#### YOUR TASK
Please repeat exactly the lines below from the one containing "none -> black brick B6 level 3" down to the one containing "lime plate G3", both included, and nothing else.

Object transformation records:
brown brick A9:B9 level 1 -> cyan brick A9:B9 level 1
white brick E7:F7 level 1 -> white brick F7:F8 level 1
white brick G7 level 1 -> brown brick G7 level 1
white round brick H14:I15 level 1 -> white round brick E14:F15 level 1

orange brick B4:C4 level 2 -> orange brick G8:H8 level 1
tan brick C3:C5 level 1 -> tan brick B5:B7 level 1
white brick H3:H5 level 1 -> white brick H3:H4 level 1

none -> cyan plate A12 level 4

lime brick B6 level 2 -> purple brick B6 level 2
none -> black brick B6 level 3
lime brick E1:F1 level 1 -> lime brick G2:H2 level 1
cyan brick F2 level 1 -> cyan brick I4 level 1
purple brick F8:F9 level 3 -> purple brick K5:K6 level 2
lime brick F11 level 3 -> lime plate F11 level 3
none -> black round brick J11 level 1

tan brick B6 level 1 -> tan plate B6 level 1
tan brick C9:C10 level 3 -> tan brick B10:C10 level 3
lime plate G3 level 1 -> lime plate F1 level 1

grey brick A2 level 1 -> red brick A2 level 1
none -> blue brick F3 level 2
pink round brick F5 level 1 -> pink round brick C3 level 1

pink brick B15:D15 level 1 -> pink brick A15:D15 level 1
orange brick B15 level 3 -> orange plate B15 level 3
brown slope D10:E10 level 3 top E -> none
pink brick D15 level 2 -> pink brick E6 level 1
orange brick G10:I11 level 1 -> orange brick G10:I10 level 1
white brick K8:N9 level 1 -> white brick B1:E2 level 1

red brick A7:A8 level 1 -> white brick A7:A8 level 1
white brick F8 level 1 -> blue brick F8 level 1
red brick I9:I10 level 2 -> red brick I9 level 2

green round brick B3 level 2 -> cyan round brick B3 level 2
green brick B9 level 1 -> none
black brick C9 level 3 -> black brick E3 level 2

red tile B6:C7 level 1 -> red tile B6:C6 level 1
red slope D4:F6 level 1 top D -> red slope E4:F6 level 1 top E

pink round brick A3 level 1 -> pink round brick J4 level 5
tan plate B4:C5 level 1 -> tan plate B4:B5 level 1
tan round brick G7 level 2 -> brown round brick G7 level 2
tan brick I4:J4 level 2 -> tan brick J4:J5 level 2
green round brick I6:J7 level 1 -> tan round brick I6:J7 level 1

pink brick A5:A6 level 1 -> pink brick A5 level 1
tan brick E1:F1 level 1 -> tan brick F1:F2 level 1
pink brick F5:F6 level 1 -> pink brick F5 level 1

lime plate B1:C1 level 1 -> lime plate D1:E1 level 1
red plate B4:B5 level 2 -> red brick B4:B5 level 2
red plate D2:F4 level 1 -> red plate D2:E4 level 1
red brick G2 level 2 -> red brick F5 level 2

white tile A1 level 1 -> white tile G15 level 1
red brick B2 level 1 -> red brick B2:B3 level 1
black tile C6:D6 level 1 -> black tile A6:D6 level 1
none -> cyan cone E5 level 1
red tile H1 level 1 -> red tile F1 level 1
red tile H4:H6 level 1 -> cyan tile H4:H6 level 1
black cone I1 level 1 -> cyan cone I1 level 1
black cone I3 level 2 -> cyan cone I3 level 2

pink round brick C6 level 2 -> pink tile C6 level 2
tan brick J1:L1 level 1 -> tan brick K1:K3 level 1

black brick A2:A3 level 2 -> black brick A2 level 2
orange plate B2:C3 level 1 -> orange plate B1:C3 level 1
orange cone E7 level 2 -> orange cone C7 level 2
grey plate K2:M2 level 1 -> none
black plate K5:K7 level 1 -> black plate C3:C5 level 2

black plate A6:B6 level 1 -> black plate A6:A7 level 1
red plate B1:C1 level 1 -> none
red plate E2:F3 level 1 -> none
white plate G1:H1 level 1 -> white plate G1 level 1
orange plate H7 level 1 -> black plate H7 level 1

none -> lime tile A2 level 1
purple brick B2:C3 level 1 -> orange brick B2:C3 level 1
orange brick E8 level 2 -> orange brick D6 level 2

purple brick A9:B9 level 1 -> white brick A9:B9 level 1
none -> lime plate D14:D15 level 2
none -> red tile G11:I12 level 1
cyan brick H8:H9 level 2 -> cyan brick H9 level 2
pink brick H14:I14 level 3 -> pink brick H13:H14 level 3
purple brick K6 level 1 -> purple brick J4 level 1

#### PROBLEM SOLUTION
none -> black brick B6 level 3
lime brick E1:F1 level 1 -> lime brick G2:H2 level 1
cyan brick F2 level 1 -> cyan brick I4 level 1
purple brick F8:F9 level 3 -> purple brick K5:K6 level 2
lime brick F11 level 3 -> lime plate F11 level 3
none -> black round brick J11 level 1

tan brick B6 level 1 -> tan plate B6 level 1
tan brick C9:C10 level 3 -> tan brick B10:C10 level 3
lime plate G3 level 1 -> lime plate F1 level 1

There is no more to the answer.